- [YOUR OBJECTIVE] For the records below, tally every line that has the word "brown" and reply with the number alone.

*** Block opens ***

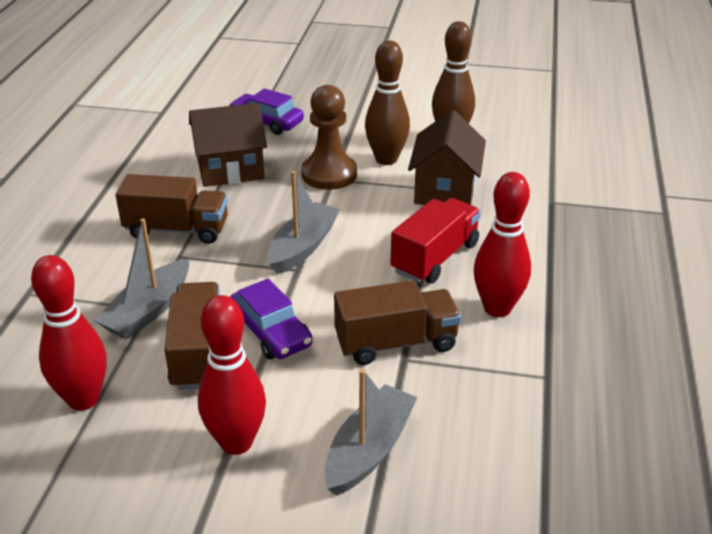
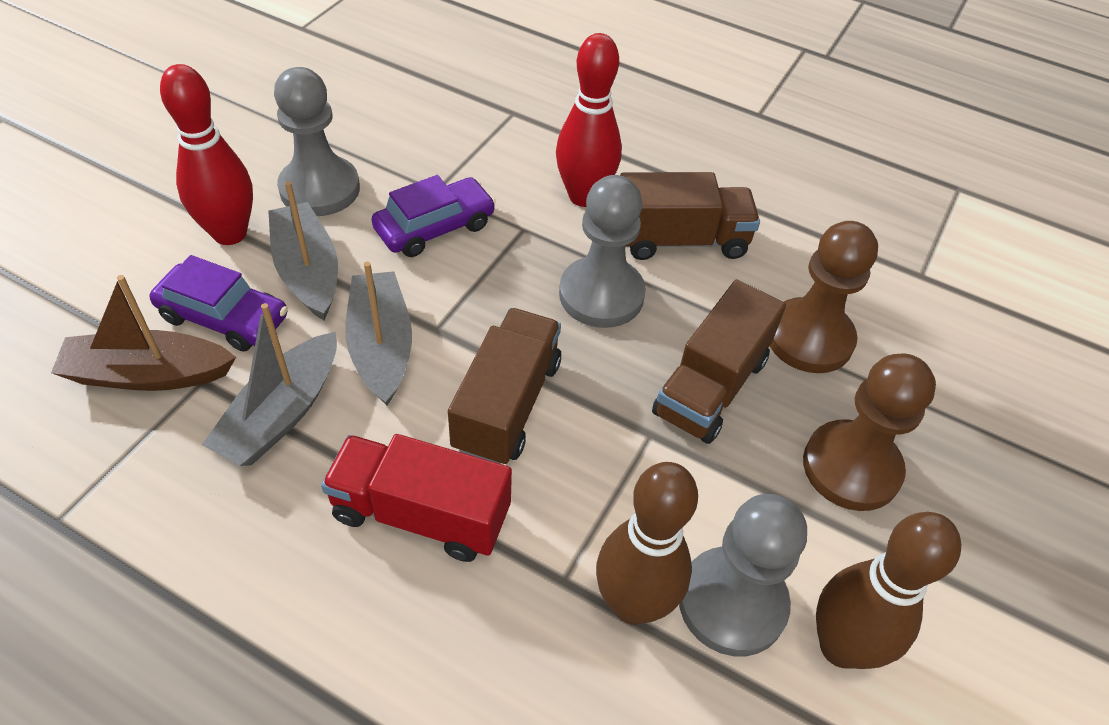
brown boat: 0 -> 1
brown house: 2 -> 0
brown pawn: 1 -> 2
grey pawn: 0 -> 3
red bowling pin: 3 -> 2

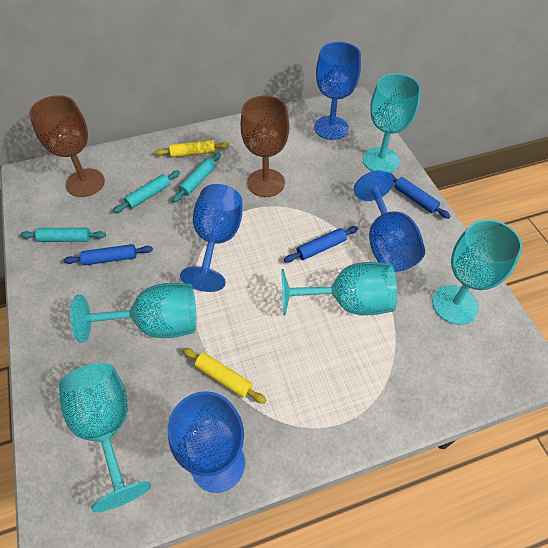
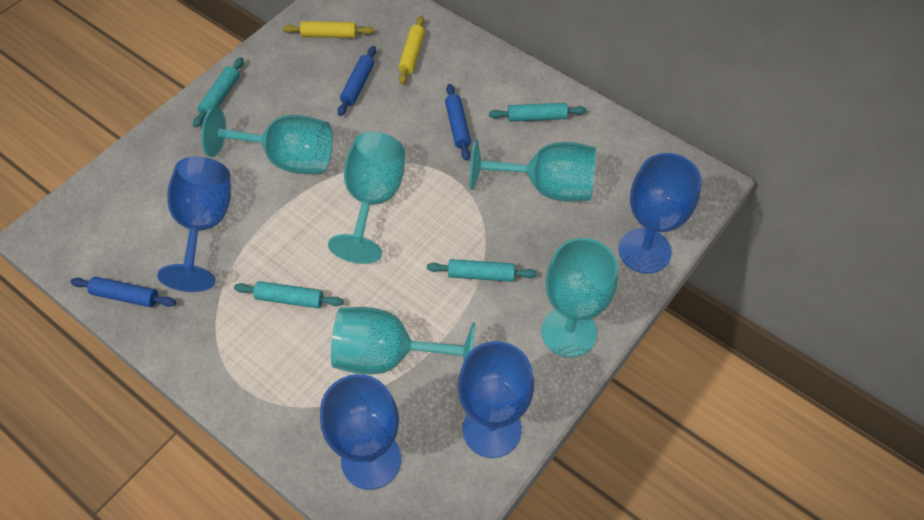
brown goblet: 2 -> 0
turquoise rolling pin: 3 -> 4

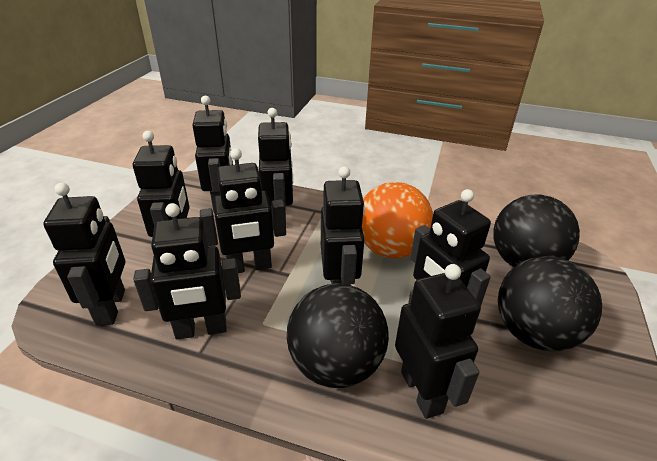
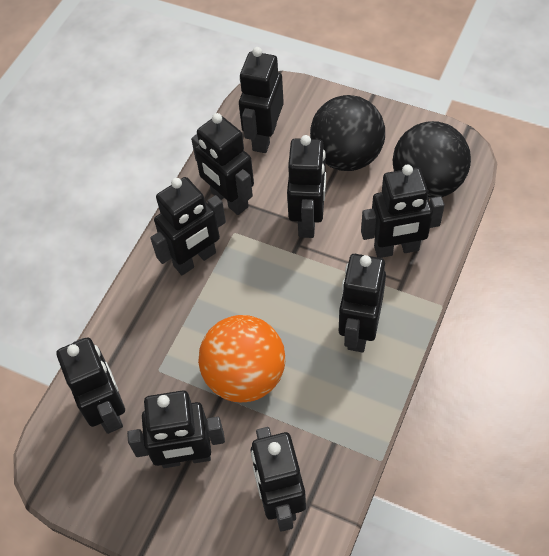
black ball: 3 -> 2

*** Block closes ***

- [ANSWER BOX] 4